-- Start Provided records --

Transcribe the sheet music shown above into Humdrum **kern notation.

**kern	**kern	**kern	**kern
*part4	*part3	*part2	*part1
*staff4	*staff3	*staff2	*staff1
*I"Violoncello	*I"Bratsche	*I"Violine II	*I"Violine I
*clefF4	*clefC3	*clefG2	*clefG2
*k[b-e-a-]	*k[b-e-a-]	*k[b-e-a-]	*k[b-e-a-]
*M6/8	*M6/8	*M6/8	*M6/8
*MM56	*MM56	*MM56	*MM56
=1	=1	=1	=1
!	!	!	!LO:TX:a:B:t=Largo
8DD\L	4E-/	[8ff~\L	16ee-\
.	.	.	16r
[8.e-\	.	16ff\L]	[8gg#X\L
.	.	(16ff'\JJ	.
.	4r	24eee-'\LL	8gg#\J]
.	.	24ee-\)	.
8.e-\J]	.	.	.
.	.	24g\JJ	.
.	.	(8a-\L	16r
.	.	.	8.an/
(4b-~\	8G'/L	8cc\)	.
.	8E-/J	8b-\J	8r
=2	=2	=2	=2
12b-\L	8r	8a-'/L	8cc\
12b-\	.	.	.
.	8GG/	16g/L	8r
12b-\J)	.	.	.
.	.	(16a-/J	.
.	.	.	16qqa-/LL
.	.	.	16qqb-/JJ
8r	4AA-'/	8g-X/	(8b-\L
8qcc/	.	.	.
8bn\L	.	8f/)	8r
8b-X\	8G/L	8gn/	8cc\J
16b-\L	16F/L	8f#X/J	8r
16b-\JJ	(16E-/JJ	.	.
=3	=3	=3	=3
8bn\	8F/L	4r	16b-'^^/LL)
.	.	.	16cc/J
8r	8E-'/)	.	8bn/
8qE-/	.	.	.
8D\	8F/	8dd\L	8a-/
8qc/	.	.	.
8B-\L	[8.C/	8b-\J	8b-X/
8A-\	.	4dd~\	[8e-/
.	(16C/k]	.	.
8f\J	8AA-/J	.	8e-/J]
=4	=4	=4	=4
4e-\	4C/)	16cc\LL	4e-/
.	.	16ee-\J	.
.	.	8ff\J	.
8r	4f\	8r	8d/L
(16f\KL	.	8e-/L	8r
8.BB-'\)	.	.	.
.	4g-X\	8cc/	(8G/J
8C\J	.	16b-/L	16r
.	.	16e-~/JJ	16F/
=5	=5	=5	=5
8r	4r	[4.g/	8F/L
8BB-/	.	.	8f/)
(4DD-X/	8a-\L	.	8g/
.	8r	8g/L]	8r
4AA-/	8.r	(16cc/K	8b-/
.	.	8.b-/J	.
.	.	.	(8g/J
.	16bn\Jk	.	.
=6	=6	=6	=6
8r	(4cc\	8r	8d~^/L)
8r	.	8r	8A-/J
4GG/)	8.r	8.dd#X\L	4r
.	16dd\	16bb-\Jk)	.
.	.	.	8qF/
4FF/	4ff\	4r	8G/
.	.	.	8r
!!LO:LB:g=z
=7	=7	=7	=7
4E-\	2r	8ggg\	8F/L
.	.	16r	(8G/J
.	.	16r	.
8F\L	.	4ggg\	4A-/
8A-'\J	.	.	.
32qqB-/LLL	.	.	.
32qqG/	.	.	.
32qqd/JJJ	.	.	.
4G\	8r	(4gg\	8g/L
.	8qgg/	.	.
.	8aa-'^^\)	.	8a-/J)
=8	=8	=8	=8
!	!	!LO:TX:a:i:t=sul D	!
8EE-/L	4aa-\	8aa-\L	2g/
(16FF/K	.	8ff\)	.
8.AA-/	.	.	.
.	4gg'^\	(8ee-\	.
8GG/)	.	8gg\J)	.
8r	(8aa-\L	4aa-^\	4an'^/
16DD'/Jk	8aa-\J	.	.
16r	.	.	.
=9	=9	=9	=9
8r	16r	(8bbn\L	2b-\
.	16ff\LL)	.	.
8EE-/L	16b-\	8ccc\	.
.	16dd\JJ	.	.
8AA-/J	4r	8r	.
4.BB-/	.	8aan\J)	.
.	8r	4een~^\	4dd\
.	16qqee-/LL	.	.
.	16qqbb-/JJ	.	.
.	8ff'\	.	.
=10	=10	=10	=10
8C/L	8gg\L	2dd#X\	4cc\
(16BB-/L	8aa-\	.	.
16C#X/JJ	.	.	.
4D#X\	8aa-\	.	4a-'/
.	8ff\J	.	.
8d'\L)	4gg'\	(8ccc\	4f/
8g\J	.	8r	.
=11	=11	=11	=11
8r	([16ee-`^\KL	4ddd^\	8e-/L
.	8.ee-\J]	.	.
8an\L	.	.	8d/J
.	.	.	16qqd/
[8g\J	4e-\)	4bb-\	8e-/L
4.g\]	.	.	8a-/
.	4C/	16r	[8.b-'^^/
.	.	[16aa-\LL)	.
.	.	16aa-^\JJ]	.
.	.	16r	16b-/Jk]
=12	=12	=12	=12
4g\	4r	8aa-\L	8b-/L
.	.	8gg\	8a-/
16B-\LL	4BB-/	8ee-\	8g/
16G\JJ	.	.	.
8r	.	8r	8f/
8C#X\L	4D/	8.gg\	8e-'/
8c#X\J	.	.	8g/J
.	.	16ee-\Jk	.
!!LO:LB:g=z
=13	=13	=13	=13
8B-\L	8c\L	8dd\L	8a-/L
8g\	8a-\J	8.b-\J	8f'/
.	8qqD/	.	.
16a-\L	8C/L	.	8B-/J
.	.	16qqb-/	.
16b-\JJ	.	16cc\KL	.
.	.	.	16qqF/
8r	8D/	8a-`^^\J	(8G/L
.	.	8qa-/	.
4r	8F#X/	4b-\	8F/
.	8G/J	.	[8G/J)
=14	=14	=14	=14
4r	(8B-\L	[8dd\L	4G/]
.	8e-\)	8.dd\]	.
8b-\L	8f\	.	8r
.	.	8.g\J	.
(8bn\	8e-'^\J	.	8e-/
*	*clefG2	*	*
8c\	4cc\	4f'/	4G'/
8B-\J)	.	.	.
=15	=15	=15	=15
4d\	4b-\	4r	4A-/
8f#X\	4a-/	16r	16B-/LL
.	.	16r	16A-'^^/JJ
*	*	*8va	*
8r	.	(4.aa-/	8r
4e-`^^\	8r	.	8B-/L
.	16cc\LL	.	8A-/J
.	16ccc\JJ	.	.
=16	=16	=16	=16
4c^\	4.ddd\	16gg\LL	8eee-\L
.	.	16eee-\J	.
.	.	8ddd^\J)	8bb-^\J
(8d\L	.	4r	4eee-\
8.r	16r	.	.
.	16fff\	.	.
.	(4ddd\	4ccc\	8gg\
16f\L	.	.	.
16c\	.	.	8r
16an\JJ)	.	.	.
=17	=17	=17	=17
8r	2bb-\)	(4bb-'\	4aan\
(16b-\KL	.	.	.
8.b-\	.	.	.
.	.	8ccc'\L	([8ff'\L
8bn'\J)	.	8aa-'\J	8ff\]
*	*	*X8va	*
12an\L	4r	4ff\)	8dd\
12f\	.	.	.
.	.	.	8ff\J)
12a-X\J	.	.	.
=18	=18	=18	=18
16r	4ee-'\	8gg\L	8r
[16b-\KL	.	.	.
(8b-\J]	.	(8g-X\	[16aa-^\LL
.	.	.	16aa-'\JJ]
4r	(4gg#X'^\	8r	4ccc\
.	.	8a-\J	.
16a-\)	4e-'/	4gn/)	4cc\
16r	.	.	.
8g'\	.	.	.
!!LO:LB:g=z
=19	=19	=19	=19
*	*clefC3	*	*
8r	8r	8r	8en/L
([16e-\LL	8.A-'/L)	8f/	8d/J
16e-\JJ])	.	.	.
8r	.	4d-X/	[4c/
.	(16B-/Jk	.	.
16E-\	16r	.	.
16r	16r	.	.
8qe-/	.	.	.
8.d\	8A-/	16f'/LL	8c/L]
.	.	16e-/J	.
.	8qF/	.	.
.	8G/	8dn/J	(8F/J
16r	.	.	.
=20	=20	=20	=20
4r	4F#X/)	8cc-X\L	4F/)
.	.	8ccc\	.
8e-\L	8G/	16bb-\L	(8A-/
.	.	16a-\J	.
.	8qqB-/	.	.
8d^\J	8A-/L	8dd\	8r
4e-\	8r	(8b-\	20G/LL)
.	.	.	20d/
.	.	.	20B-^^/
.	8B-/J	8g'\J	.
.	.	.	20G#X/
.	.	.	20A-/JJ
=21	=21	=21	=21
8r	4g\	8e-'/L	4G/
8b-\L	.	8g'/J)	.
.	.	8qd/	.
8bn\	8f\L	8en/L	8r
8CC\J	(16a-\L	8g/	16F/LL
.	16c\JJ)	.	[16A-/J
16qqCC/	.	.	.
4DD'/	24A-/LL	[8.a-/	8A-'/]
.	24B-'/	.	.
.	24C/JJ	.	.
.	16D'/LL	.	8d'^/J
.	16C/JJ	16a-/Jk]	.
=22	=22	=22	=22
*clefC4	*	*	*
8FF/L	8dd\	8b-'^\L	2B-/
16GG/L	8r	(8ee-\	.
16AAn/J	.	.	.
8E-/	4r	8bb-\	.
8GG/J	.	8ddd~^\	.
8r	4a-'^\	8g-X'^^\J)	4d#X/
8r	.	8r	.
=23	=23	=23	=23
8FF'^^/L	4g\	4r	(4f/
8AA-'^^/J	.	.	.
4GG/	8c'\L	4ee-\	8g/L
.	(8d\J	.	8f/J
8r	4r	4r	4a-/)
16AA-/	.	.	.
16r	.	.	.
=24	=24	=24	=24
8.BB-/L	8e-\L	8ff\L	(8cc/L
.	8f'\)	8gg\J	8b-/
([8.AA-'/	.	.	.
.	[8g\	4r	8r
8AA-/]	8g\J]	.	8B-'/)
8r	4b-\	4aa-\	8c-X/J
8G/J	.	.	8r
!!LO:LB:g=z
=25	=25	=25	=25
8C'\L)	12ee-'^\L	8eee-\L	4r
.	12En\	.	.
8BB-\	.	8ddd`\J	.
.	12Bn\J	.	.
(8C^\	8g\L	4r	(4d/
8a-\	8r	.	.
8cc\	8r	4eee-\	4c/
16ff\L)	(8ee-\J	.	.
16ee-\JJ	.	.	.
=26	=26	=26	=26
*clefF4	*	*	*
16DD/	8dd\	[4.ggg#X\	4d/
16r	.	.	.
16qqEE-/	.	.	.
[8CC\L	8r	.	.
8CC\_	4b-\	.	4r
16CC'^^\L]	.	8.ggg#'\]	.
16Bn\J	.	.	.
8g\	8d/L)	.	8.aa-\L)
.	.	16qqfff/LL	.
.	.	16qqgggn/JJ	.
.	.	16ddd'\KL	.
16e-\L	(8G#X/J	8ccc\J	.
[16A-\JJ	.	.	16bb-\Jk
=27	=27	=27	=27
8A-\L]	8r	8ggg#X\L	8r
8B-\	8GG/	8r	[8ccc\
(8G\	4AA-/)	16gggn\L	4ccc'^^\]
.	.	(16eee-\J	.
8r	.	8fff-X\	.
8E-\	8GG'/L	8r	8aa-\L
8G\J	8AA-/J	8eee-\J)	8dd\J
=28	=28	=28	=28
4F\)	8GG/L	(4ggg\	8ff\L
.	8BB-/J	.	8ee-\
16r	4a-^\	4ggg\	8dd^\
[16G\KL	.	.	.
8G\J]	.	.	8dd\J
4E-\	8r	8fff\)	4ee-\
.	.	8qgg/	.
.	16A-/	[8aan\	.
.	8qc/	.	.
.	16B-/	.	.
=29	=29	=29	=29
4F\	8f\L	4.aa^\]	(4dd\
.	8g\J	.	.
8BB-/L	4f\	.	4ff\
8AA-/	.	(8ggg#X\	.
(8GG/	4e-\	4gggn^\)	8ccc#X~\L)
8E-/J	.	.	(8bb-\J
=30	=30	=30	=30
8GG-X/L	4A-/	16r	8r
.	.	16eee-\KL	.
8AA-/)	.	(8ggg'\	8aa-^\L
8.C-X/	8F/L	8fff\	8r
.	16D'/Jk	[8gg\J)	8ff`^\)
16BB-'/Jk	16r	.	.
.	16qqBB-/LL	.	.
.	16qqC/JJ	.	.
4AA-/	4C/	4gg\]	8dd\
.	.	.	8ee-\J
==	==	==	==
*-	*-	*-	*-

-- End Provided records --

Find each line above that contains the string "kern" and copy it out in full. Case matters.

Exercise output
Transcribe the sheet music shown above into Humdrum **kern notation.
**kern	**kern	**kern	**kern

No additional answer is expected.